Object matching data:

══════

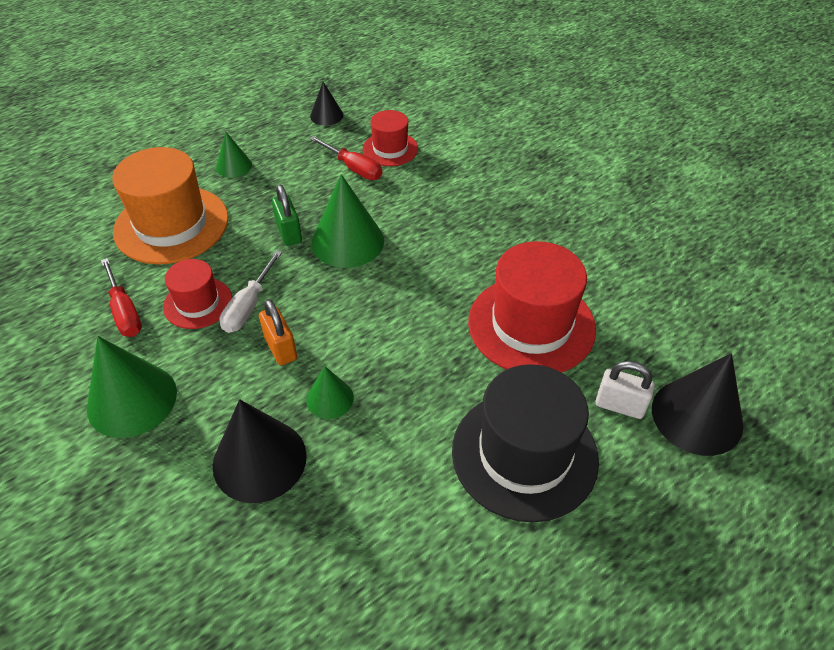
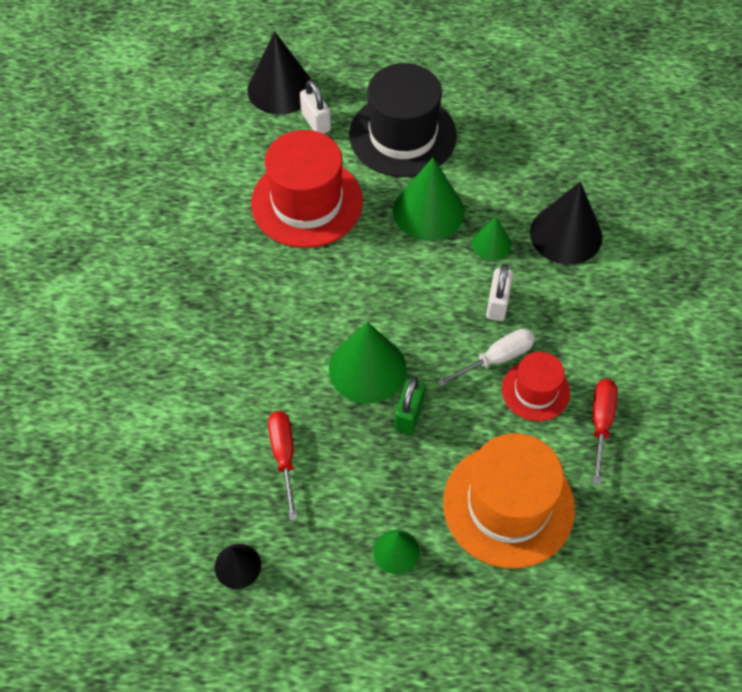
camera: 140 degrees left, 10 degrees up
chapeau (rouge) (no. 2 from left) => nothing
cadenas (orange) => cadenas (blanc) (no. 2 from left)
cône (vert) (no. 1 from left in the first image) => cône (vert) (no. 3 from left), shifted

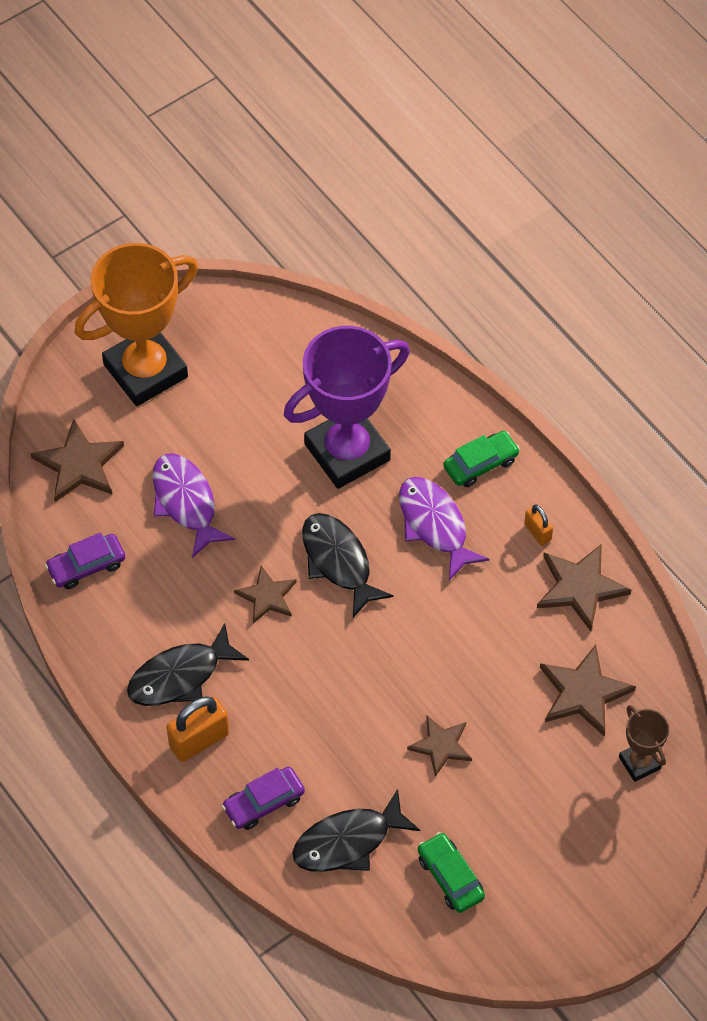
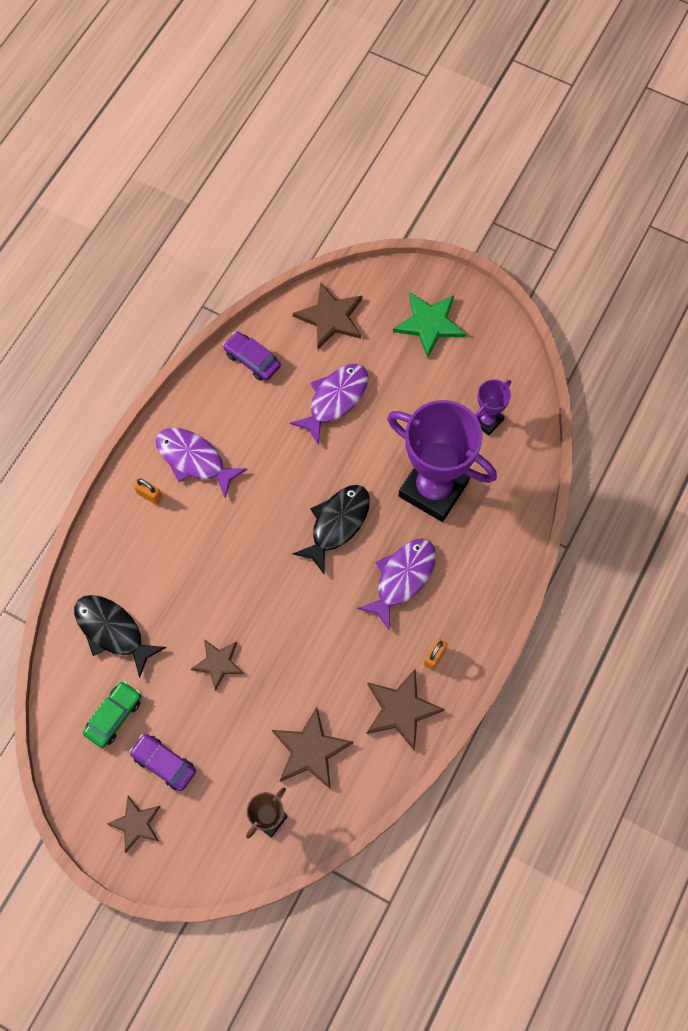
camera: 65 degrees right, 10 degrees up
trophée (orange) => étoile (vert)
voiture (vert) (no. 2 from left) => nothing
étoile (marron) (no. 2 from left in the first image) => étoile (marron) (no. 1 from left), shifted
poisson (noir) (no. 1 from left) => poisson (violet) (no. 1 from left)
cadenas (orange) (no. 1 from left), x0.56
voiture (violet) (no. 2 from left in the first image) => voiture (violet) (no. 1 from left), shifted
nothing => trophée (violet) (no. 2 from left)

══════

TASK DIRECTIONS: Leaving out the pictures, output each line above exactly as it is.

SOLUTION:
camera: 140 degrees left, 10 degrees up
chapeau (rouge) (no. 2 from left) => nothing
cadenas (orange) => cadenas (blanc) (no. 2 from left)
cône (vert) (no. 1 from left in the first image) => cône (vert) (no. 3 from left), shifted

camera: 65 degrees right, 10 degrees up
trophée (orange) => étoile (vert)
voiture (vert) (no. 2 from left) => nothing
étoile (marron) (no. 2 from left in the first image) => étoile (marron) (no. 1 from left), shifted
poisson (noir) (no. 1 from left) => poisson (violet) (no. 1 from left)
cadenas (orange) (no. 1 from left), x0.56
voiture (violet) (no. 2 from left in the first image) => voiture (violet) (no. 1 from left), shifted
nothing => trophée (violet) (no. 2 from left)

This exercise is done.